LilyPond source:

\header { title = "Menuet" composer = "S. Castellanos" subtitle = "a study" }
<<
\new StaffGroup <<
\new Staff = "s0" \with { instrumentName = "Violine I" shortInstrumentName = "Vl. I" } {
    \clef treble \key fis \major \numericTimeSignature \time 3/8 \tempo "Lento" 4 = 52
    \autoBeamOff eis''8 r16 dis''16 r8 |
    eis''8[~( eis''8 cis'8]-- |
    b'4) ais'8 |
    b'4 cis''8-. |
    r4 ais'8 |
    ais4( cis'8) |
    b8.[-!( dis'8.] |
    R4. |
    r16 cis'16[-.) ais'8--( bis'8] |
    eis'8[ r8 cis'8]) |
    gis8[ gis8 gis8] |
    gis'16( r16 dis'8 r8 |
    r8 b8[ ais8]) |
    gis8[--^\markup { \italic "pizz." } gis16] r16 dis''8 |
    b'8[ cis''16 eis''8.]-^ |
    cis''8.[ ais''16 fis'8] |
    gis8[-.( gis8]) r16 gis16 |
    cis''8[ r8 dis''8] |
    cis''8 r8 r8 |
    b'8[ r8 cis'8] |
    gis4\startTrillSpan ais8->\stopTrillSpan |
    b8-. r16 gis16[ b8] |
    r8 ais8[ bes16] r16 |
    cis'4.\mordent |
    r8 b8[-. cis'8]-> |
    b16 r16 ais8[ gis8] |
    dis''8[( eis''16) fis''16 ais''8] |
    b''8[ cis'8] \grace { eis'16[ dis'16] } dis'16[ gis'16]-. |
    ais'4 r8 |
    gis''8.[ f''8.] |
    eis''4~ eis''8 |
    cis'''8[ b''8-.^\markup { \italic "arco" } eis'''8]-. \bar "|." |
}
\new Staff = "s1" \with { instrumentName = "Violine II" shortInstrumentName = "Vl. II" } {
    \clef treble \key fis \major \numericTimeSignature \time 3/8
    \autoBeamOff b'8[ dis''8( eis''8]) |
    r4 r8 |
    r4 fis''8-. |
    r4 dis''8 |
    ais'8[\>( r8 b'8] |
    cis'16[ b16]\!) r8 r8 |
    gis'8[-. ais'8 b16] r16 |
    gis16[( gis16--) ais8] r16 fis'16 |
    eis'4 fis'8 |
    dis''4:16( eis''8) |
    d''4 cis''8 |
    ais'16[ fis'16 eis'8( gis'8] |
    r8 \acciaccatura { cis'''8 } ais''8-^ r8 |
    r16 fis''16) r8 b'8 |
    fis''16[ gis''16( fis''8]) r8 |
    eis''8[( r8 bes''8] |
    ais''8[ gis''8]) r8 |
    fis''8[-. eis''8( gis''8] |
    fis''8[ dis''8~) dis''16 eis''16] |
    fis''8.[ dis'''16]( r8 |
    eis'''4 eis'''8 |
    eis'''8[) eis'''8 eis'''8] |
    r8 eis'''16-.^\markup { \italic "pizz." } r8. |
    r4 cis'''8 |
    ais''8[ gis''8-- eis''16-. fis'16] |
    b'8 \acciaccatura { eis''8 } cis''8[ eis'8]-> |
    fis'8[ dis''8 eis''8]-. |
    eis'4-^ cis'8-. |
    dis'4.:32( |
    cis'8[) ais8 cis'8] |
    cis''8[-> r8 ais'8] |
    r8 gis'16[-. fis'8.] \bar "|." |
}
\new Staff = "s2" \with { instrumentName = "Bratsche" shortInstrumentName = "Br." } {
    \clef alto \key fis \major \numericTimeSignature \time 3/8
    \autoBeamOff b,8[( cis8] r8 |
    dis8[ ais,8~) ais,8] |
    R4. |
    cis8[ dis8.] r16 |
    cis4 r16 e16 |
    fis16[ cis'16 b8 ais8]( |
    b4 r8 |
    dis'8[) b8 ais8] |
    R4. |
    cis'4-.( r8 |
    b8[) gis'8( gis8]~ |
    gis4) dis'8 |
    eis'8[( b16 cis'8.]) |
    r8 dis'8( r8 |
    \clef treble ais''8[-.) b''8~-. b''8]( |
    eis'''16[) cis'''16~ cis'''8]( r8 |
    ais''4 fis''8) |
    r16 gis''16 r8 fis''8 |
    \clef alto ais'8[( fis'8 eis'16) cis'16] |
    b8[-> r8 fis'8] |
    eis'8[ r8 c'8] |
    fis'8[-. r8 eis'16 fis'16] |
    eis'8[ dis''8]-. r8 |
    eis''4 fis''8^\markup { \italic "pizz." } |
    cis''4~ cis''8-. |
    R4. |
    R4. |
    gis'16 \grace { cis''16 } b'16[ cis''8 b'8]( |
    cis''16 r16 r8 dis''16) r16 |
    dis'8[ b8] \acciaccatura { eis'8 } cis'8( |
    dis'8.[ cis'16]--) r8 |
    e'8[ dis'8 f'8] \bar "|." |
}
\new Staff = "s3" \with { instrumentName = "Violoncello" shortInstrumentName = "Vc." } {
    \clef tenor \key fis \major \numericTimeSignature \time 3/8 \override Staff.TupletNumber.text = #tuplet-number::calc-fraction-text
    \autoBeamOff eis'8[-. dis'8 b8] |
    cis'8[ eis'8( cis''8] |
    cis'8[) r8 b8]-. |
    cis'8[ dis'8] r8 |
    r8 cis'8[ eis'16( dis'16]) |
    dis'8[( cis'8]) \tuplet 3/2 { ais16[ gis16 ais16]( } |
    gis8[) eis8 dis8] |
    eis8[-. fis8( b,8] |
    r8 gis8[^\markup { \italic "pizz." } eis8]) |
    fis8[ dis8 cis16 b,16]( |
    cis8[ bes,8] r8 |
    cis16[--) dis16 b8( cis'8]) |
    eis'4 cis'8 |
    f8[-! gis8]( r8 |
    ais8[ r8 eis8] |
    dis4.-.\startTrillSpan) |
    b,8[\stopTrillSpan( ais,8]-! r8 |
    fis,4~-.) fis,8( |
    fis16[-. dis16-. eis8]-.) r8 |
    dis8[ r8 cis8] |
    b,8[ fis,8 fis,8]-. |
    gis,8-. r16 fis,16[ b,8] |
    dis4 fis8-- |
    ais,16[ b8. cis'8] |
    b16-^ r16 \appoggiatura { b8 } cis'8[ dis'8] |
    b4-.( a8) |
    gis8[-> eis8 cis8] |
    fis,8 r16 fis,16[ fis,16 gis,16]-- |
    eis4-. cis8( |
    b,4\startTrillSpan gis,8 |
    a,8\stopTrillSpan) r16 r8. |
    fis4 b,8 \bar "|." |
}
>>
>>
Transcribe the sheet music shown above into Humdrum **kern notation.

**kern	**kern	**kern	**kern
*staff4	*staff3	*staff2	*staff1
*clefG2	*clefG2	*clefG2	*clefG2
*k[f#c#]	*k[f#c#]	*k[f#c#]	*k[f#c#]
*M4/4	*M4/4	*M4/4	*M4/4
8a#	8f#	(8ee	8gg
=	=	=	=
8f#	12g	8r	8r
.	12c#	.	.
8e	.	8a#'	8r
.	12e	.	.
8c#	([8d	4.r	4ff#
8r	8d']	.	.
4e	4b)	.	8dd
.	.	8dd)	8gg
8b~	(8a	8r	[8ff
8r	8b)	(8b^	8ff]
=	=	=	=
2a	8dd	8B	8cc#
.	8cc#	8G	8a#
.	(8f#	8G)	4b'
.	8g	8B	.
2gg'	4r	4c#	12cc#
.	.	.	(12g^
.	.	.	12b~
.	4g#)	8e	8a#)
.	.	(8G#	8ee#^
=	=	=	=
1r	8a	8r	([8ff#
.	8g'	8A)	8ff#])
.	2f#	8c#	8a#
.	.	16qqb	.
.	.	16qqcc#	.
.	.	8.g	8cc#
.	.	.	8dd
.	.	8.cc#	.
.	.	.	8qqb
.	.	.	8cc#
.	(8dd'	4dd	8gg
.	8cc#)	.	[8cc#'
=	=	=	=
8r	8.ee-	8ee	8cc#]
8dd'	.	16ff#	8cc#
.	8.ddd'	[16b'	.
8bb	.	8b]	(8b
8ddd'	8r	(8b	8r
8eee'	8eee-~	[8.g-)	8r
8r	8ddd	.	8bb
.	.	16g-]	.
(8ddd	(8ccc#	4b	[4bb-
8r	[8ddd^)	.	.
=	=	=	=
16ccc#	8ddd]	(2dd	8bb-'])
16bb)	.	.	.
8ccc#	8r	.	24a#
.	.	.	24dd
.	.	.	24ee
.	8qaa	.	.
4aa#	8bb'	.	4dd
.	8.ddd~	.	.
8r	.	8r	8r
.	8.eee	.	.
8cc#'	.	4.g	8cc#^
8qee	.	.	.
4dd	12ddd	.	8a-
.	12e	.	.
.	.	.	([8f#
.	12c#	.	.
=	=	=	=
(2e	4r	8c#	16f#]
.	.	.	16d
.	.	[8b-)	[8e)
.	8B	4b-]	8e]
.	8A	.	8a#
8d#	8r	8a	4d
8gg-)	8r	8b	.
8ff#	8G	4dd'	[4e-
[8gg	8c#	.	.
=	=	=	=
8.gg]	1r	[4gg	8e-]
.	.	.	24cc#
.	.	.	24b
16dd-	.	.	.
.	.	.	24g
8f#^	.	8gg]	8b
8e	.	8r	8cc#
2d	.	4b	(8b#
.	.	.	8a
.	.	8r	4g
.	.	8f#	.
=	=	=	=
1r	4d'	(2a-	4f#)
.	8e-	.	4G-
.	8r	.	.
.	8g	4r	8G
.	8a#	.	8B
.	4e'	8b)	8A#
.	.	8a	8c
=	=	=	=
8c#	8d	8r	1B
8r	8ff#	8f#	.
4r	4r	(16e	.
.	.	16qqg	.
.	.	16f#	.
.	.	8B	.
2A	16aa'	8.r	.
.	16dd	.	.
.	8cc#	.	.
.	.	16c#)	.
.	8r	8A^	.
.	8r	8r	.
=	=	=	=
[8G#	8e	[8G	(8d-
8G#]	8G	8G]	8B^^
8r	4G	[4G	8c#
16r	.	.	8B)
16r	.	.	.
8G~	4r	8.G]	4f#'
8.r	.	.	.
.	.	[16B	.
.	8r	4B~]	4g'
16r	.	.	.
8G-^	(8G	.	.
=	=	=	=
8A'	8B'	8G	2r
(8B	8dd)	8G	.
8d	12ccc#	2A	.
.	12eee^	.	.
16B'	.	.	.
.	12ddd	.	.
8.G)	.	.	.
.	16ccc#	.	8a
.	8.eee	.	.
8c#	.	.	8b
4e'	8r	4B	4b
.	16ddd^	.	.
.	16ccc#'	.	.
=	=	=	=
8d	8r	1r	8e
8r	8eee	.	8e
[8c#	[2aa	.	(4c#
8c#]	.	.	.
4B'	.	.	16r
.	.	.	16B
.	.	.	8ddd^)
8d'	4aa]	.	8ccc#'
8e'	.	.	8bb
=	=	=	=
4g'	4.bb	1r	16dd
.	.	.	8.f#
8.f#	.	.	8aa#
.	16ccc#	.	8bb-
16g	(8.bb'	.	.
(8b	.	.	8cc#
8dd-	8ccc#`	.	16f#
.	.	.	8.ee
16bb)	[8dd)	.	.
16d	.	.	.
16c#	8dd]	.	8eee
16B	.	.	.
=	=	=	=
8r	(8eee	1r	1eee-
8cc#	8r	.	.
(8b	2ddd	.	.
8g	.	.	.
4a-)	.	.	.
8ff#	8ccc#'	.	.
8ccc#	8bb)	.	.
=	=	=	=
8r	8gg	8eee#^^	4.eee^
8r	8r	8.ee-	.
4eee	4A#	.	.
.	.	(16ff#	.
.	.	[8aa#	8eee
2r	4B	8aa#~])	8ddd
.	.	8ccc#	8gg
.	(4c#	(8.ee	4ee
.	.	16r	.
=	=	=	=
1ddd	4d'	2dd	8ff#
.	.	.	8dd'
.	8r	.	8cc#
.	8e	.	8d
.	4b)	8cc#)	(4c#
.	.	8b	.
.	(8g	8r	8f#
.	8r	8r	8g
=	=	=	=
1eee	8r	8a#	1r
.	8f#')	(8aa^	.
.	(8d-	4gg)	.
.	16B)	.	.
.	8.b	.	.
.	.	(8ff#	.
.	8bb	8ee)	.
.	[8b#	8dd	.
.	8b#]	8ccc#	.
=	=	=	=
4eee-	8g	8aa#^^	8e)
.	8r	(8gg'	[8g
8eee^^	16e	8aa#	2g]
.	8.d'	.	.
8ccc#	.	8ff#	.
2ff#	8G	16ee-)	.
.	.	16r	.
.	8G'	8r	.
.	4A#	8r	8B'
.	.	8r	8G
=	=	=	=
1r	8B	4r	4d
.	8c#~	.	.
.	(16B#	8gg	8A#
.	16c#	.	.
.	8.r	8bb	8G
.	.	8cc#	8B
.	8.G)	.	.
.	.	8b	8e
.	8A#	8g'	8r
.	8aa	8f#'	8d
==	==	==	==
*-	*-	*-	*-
::::::
EXERCISE INSTRUCTIONS
Report every line above that contains the string "tuplet".

RESULT BELOW
    \clef tenor \key fis \major \numericTimeSignature \time 3/8 \override Staff.TupletNumber.text = #tuplet-number::calc-fraction-text
    dis'8[( cis'8]) \tuplet 3/2 { ais16[ gis16 ais16]( } |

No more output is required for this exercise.